**WHAT YOU WILL DO**:
Every entry below should be restated word for word, except for its images.

= = = = =

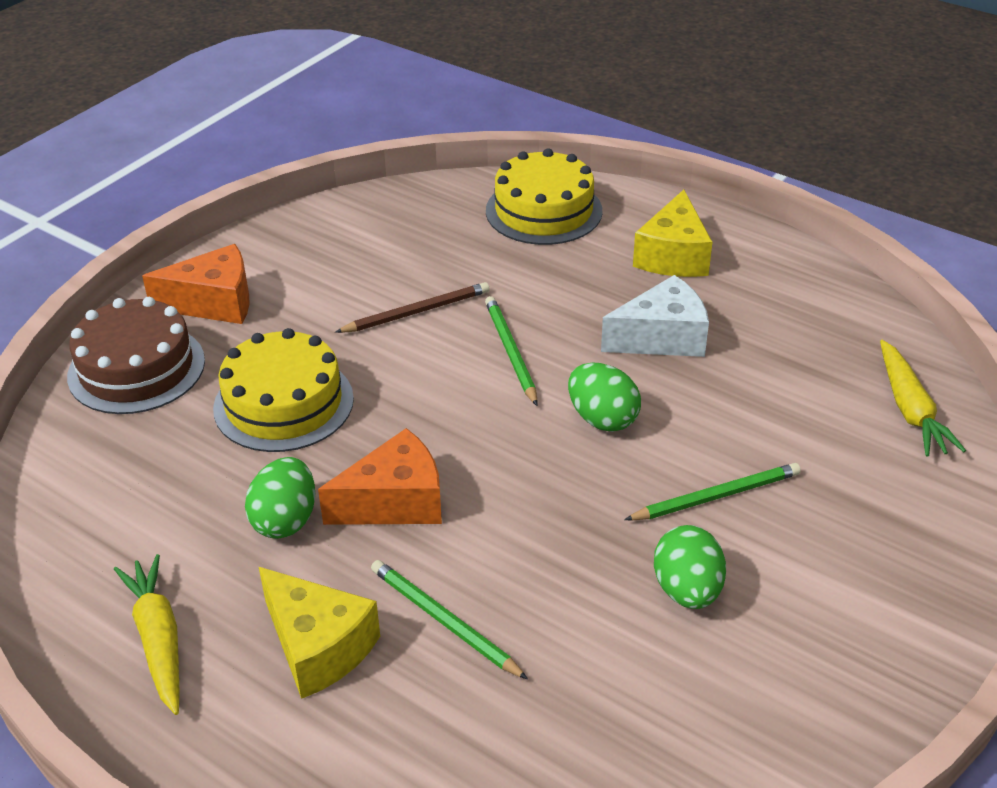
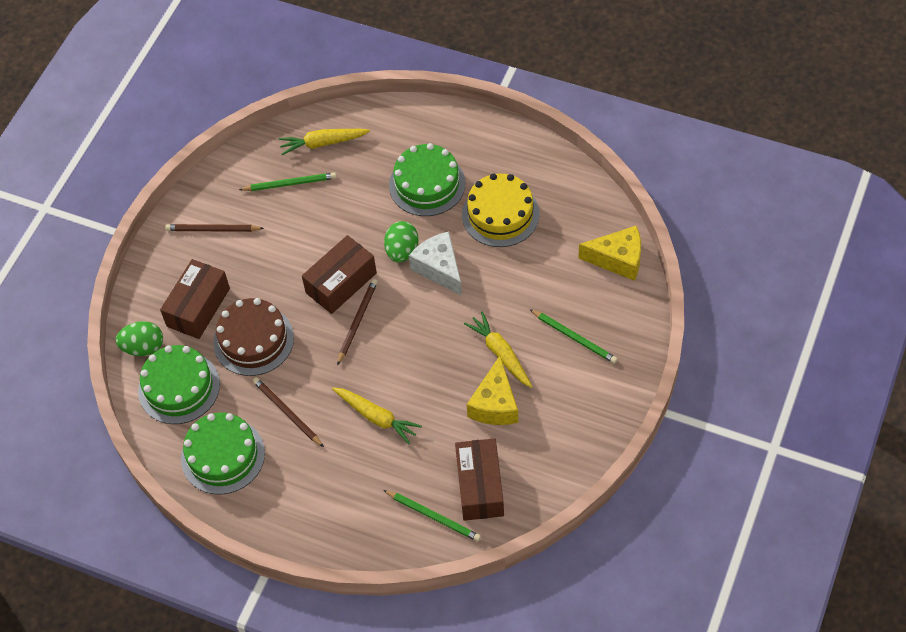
brown box: 0 -> 3
brown pencil: 1 -> 3
green cake: 0 -> 3
green egg: 3 -> 2
orange cheese: 2 -> 0
yellow cake: 2 -> 1
yellow carrot: 2 -> 3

= = = = =

**ANSWER TO THIS PROBLEM**:
brown box: 0 -> 3
brown pencil: 1 -> 3
green cake: 0 -> 3
green egg: 3 -> 2
orange cheese: 2 -> 0
yellow cake: 2 -> 1
yellow carrot: 2 -> 3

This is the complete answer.